**Data shown**
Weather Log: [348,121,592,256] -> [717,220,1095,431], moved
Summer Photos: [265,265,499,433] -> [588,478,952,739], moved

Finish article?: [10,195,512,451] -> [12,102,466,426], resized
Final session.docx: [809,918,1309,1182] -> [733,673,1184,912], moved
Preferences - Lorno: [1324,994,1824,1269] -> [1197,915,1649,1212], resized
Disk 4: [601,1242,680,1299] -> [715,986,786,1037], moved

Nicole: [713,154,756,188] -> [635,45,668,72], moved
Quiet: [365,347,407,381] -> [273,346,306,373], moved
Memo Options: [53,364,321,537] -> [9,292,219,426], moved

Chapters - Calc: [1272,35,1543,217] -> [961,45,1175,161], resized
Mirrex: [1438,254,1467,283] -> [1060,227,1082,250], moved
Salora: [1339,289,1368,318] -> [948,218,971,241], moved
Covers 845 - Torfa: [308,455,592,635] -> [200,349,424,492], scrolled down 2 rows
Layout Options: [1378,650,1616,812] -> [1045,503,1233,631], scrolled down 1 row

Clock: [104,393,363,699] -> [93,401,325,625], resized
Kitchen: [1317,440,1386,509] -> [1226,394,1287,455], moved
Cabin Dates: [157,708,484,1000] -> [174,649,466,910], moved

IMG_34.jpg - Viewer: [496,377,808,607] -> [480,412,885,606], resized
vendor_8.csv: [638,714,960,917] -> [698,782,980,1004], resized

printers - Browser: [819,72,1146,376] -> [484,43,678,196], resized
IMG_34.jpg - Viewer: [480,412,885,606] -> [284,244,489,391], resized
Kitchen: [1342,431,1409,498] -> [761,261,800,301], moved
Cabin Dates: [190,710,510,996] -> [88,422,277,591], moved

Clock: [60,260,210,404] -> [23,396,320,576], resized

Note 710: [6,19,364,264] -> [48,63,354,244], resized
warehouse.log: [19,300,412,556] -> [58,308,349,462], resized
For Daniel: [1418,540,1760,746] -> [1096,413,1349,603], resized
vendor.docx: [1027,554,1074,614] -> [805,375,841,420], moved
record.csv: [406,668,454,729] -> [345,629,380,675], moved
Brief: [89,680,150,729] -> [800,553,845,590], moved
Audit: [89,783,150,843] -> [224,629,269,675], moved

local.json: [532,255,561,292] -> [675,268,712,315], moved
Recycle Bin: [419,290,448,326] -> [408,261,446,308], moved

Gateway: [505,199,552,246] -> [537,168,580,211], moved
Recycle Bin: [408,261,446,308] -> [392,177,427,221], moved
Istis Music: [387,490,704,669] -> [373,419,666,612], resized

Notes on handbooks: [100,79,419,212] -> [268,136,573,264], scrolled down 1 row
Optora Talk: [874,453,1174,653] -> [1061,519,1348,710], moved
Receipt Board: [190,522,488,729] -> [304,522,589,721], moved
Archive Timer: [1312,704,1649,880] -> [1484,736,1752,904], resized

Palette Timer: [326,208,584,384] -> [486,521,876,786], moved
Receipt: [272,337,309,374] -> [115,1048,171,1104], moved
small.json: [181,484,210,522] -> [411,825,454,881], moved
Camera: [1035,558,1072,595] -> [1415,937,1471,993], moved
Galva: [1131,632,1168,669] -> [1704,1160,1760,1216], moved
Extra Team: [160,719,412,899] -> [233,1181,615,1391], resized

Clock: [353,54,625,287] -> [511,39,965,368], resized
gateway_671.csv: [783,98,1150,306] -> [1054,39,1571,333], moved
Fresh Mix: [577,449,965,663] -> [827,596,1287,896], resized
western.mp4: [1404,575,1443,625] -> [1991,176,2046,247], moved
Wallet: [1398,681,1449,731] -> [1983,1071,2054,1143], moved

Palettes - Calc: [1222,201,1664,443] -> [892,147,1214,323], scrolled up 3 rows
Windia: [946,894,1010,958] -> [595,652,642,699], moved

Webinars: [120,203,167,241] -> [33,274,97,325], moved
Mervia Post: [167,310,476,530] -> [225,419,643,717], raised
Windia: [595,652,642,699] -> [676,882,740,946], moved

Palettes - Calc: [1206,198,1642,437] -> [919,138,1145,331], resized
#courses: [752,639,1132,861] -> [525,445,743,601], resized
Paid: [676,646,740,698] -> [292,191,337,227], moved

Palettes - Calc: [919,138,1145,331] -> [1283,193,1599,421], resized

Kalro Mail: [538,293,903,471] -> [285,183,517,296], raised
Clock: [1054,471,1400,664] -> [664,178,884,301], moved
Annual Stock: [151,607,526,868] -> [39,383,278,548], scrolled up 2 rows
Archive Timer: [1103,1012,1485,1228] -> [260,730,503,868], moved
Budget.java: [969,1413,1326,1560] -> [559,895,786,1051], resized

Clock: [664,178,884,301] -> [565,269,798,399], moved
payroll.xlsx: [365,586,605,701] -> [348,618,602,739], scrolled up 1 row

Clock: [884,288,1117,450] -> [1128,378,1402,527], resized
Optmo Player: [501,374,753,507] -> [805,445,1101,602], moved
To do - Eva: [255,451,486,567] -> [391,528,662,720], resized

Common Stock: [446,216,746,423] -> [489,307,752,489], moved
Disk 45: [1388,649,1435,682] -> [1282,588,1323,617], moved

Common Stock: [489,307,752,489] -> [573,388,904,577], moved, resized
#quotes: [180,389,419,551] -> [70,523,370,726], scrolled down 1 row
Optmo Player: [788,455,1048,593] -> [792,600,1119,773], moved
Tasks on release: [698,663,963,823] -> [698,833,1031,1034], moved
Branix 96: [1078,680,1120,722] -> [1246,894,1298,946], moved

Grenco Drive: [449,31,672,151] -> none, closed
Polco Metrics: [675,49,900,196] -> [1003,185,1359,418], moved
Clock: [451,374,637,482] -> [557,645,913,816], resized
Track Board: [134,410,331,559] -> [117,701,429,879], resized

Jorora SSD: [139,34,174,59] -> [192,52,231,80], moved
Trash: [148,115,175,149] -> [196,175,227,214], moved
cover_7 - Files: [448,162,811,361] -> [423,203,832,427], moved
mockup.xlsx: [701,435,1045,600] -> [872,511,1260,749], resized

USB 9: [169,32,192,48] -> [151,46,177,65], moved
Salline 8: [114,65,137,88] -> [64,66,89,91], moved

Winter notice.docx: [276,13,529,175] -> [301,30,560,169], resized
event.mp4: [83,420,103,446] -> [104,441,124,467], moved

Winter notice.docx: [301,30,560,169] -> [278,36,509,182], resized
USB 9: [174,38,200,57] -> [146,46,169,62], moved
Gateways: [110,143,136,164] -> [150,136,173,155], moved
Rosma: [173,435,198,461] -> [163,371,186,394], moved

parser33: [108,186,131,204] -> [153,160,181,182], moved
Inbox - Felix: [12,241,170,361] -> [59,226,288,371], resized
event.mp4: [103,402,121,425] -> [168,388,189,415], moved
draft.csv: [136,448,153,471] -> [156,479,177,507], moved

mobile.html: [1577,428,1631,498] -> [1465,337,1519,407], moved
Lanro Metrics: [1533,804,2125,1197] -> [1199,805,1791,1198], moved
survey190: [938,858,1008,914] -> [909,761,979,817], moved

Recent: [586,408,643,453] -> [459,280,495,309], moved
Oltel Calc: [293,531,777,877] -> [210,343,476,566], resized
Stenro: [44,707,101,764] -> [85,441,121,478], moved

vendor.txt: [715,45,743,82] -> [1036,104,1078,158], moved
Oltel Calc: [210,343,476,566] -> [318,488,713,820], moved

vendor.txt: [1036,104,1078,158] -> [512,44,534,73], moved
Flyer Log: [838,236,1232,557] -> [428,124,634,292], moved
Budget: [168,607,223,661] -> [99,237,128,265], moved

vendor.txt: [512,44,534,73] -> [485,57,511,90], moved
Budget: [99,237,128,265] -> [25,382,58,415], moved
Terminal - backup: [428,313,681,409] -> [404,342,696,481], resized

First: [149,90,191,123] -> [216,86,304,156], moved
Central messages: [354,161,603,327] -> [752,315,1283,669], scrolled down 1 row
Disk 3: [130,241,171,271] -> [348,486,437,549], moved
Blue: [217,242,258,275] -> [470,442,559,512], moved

**What needs to be done**
Precisely the lines between those holding "Brief: [89,680,150,729] ->" and "Receipt Board: [190,522,488,729]", inclusive, are to be reproduced from the listing above, with nothing added.

**Solved problem**
Brief: [89,680,150,729] -> [800,553,845,590], moved
Audit: [89,783,150,843] -> [224,629,269,675], moved

local.json: [532,255,561,292] -> [675,268,712,315], moved
Recycle Bin: [419,290,448,326] -> [408,261,446,308], moved

Gateway: [505,199,552,246] -> [537,168,580,211], moved
Recycle Bin: [408,261,446,308] -> [392,177,427,221], moved
Istis Music: [387,490,704,669] -> [373,419,666,612], resized

Notes on handbooks: [100,79,419,212] -> [268,136,573,264], scrolled down 1 row
Optora Talk: [874,453,1174,653] -> [1061,519,1348,710], moved
Receipt Board: [190,522,488,729] -> [304,522,589,721], moved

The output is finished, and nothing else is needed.